▶ _Exercise aim_: In the entries below, which lines run from the one containing "D3: LED green" to the one containing "IC12: NAND 74HC132"? Copy exactly those lines, ends included, and no others.

▶ _Dataset entries_:
———
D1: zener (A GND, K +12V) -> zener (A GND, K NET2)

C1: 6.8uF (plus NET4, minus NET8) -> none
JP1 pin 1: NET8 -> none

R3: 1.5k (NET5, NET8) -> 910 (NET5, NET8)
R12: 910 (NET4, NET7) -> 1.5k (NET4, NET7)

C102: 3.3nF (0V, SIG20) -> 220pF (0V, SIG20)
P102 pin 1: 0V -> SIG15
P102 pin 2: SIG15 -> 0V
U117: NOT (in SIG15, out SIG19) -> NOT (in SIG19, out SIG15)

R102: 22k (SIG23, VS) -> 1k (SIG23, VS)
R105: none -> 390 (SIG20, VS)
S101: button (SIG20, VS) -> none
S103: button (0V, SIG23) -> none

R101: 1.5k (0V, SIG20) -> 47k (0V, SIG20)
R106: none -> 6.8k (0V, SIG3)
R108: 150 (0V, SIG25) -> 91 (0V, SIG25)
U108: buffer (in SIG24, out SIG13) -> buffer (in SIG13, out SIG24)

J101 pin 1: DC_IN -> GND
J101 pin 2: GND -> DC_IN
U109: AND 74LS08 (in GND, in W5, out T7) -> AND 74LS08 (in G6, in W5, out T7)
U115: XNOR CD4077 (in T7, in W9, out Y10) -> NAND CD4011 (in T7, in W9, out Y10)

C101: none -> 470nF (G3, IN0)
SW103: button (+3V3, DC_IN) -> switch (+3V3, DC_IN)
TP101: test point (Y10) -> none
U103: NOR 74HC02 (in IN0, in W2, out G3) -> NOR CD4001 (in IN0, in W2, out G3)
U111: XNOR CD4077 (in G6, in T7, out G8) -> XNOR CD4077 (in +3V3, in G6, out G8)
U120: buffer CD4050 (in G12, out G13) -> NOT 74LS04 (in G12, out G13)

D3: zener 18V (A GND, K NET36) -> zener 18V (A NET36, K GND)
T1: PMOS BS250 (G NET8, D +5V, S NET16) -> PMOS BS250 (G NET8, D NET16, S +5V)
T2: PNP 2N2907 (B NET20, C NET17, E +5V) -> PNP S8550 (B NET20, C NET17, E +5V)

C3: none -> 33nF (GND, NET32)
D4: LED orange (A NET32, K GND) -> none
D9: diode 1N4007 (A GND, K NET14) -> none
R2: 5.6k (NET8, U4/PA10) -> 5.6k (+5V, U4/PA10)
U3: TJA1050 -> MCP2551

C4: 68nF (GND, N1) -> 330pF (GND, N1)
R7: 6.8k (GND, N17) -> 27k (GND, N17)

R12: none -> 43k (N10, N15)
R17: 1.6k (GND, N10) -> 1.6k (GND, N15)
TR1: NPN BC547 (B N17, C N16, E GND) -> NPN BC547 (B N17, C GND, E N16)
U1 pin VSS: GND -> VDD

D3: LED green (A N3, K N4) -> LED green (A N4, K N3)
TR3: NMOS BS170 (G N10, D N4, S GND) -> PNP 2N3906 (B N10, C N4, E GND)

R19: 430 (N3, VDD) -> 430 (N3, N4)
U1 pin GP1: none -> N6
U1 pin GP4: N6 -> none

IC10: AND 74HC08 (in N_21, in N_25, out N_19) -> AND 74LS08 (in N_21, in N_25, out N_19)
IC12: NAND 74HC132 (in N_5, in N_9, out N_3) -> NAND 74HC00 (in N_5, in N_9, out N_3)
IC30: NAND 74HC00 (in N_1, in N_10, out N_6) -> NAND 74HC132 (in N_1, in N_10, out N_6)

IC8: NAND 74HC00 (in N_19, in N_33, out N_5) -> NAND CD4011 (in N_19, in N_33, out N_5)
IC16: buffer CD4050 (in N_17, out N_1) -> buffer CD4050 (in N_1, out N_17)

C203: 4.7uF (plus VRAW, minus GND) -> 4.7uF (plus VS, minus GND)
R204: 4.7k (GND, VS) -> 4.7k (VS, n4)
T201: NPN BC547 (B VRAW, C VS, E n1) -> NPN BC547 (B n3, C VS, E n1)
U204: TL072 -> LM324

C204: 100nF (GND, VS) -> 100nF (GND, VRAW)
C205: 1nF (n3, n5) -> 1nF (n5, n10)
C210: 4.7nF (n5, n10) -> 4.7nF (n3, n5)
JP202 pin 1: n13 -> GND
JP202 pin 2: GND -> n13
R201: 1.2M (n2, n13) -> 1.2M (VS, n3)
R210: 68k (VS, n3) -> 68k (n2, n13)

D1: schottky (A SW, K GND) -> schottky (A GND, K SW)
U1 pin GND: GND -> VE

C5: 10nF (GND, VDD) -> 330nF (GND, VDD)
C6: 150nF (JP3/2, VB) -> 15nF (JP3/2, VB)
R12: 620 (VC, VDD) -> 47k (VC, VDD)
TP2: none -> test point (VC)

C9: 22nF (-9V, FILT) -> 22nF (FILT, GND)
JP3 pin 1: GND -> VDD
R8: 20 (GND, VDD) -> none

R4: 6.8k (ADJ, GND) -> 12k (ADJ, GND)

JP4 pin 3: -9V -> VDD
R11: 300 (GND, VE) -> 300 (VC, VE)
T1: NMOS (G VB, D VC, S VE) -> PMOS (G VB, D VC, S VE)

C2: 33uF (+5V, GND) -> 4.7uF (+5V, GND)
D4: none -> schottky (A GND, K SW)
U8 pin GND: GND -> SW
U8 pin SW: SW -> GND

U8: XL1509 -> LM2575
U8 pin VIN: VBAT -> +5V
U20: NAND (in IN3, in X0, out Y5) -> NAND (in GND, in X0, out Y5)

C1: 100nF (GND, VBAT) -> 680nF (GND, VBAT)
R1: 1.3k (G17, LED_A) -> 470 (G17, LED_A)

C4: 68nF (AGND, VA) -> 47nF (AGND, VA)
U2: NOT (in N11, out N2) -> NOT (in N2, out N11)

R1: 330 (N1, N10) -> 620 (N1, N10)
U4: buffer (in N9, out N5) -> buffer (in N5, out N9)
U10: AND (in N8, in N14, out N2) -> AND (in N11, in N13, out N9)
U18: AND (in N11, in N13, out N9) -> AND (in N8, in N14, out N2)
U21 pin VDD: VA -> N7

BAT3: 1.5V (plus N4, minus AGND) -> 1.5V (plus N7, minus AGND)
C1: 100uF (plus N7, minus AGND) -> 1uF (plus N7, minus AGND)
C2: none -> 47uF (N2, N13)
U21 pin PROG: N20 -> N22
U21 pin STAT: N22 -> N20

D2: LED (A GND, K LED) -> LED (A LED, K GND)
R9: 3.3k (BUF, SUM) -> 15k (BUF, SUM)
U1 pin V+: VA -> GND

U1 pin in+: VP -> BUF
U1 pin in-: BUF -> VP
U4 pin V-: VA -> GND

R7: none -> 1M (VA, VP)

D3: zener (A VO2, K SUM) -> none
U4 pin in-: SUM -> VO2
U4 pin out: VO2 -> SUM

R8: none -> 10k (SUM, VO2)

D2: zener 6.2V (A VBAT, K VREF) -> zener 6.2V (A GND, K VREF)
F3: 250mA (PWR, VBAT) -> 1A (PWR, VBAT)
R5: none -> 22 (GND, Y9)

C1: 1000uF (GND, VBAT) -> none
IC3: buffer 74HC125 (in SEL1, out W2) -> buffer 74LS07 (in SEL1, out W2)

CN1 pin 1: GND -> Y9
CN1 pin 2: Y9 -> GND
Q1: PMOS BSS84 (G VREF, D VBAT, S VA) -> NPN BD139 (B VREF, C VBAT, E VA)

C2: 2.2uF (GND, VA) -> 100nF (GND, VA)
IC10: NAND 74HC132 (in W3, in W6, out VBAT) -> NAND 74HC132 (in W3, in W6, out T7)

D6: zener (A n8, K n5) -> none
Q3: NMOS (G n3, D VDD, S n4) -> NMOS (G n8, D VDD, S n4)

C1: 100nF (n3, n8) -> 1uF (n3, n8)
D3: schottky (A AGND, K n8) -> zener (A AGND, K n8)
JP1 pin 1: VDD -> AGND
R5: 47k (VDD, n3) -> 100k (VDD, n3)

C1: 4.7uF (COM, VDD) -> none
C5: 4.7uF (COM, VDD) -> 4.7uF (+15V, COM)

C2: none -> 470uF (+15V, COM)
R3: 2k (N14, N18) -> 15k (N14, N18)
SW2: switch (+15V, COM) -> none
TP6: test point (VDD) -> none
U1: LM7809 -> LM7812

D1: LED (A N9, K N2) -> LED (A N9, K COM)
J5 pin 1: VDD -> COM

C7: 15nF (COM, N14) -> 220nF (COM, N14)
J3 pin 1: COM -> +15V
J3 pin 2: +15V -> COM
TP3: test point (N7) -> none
———
▶ _Your solution_:
D3: LED green (A N3, K N4) -> LED green (A N4, K N3)
TR3: NMOS BS170 (G N10, D N4, S GND) -> PNP 2N3906 (B N10, C N4, E GND)

R19: 430 (N3, VDD) -> 430 (N3, N4)
U1 pin GP1: none -> N6
U1 pin GP4: N6 -> none

IC10: AND 74HC08 (in N_21, in N_25, out N_19) -> AND 74LS08 (in N_21, in N_25, out N_19)
IC12: NAND 74HC132 (in N_5, in N_9, out N_3) -> NAND 74HC00 (in N_5, in N_9, out N_3)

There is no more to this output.